#### [Record set]

::::::::

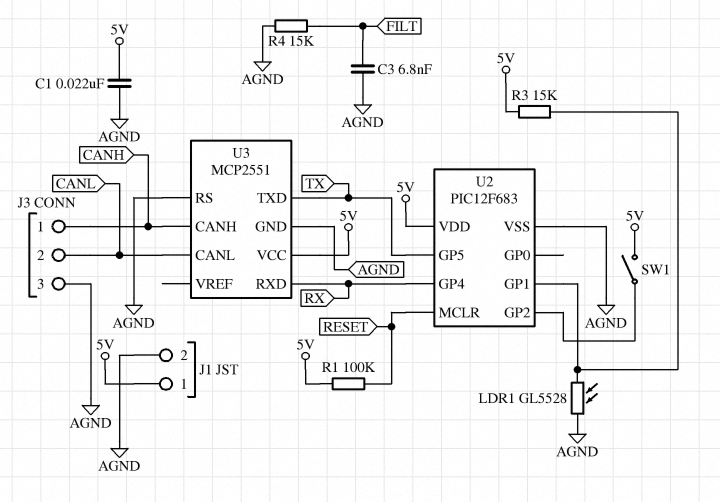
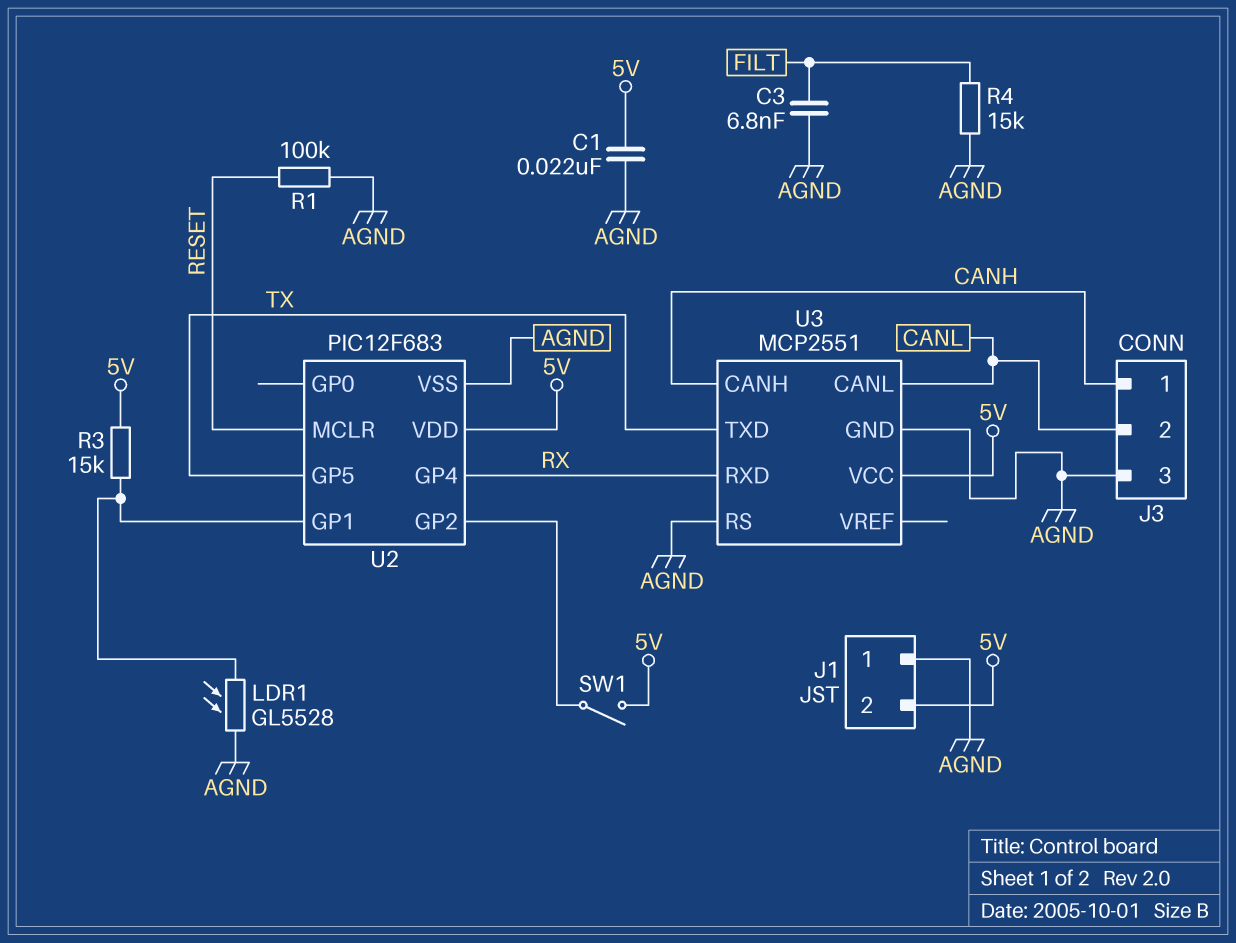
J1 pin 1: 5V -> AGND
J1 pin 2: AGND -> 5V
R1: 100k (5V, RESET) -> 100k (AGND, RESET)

::::::::

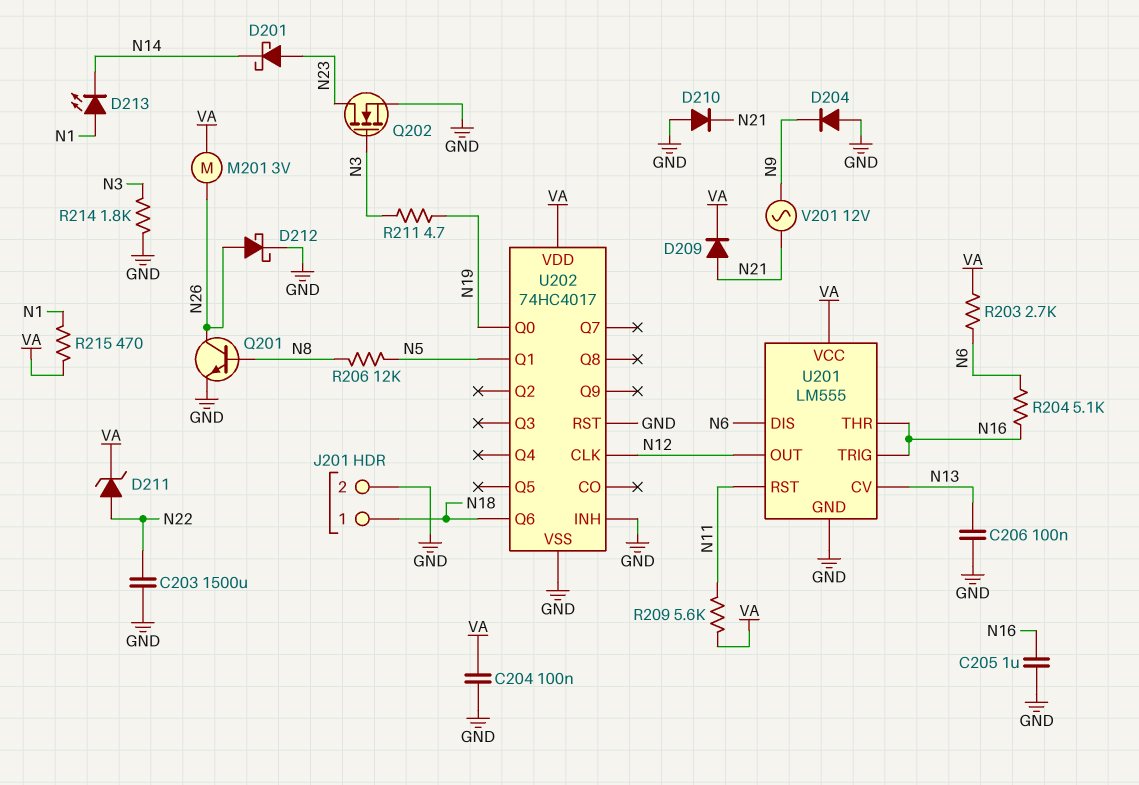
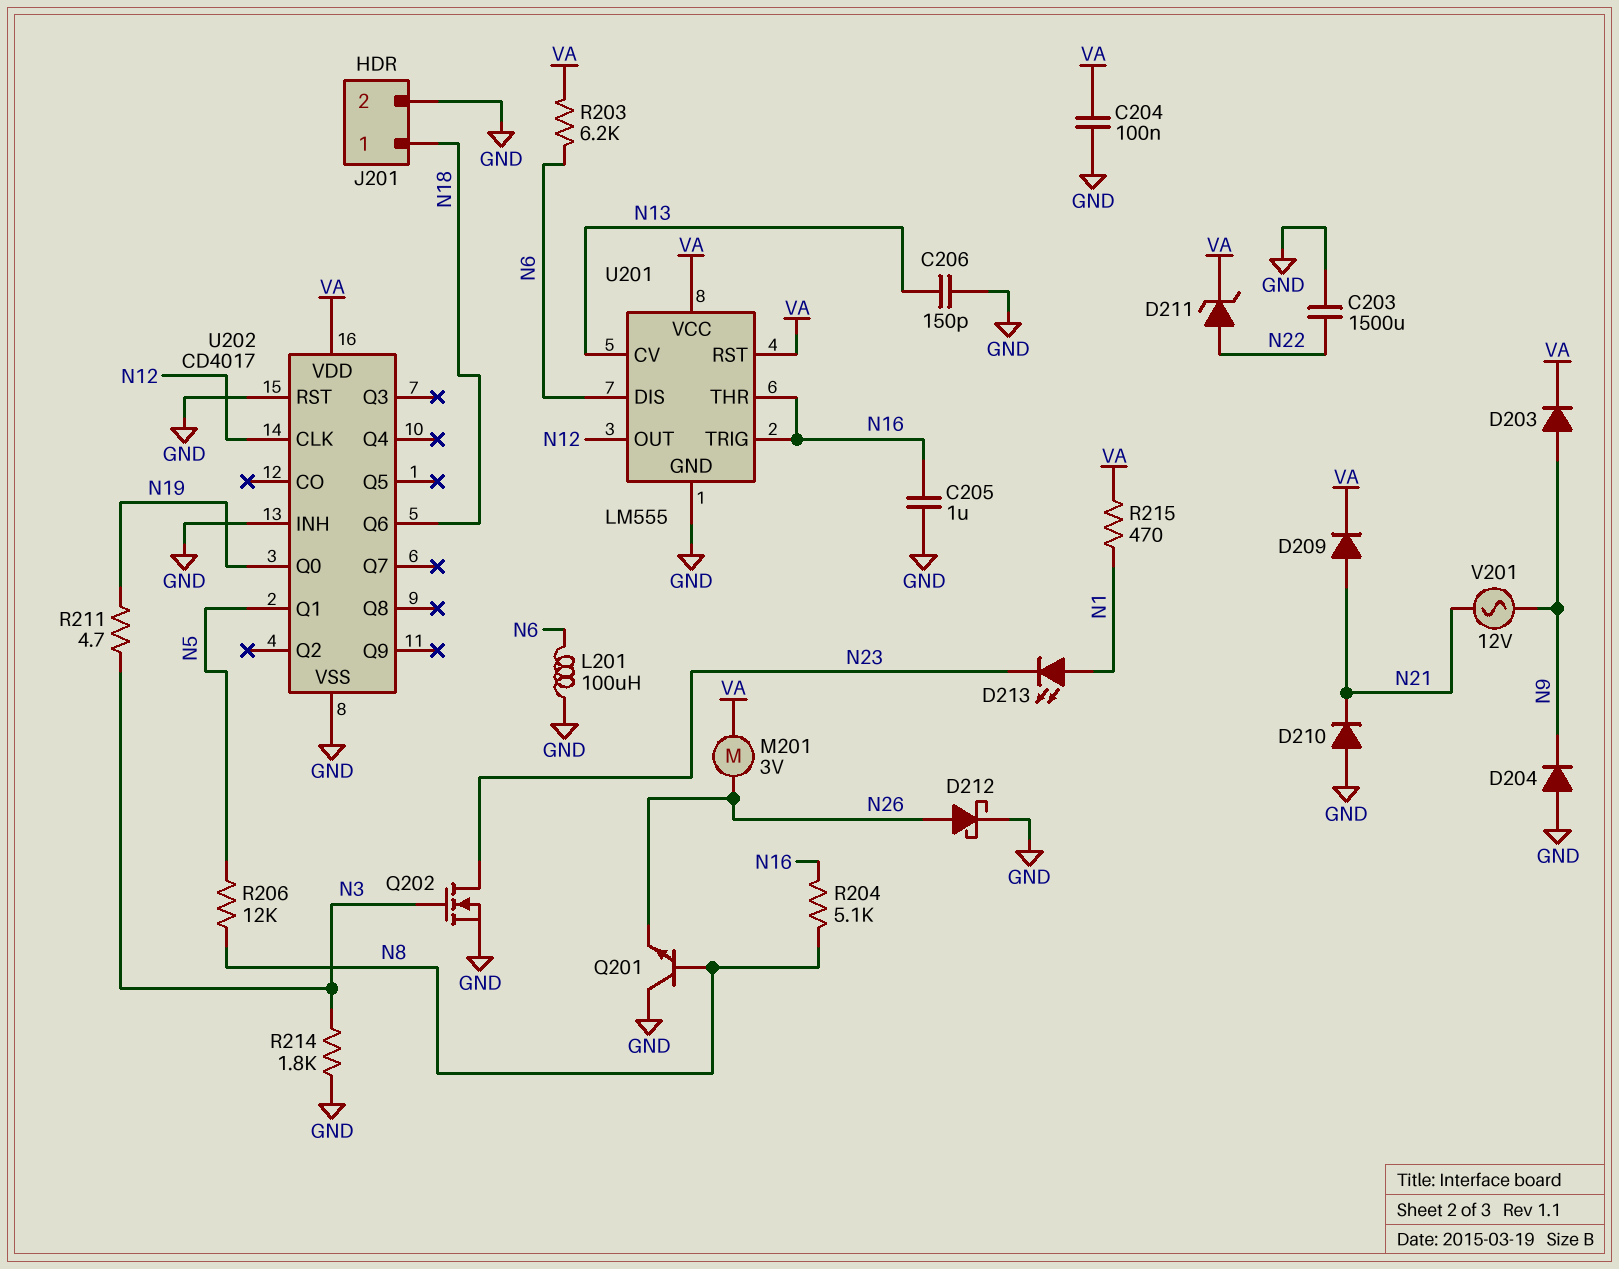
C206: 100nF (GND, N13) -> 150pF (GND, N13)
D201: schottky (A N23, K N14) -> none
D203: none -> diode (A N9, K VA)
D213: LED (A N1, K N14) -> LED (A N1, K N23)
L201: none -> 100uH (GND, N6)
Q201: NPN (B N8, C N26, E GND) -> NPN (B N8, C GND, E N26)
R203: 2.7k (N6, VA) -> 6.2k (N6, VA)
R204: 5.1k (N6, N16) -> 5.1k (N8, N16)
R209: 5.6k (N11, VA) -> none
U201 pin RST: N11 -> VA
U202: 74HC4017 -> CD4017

::::::::

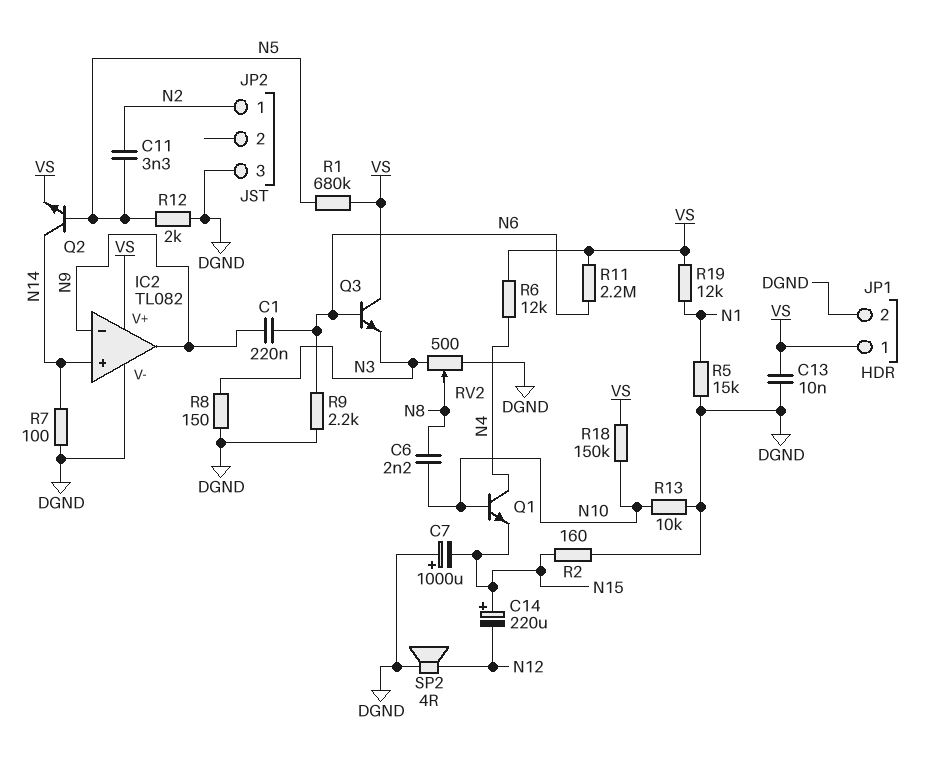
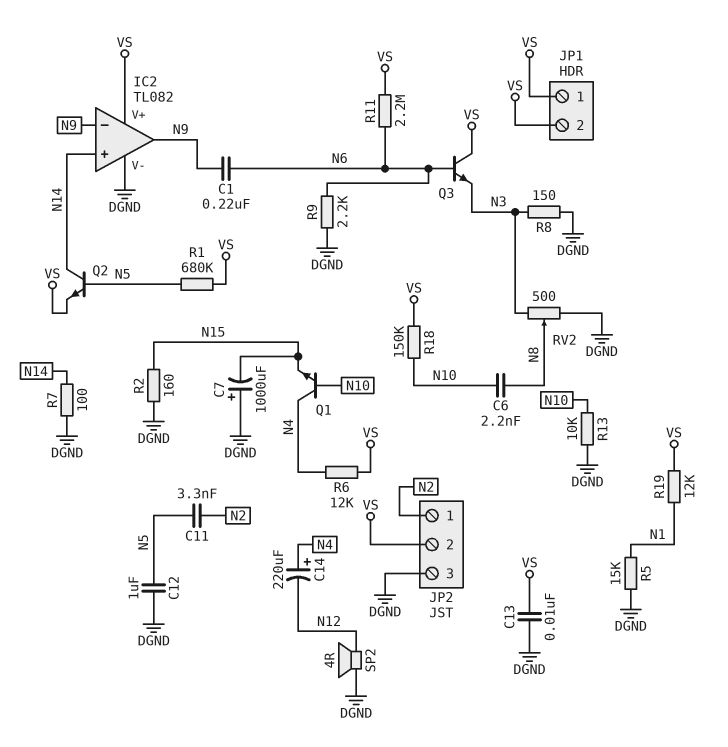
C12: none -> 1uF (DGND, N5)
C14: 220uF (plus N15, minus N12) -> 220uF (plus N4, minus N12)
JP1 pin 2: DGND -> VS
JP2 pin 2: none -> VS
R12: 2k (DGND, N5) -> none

::::::::

#### [Exercise description]
Starting from the records above, copy each line where the string "none" is found.

#### [Output of the exercise]
D201: schottky (A N23, K N14) -> none
D203: none -> diode (A N9, K VA)
L201: none -> 100uH (GND, N6)
R209: 5.6k (N11, VA) -> none
C12: none -> 1uF (DGND, N5)
JP2 pin 2: none -> VS
R12: 2k (DGND, N5) -> none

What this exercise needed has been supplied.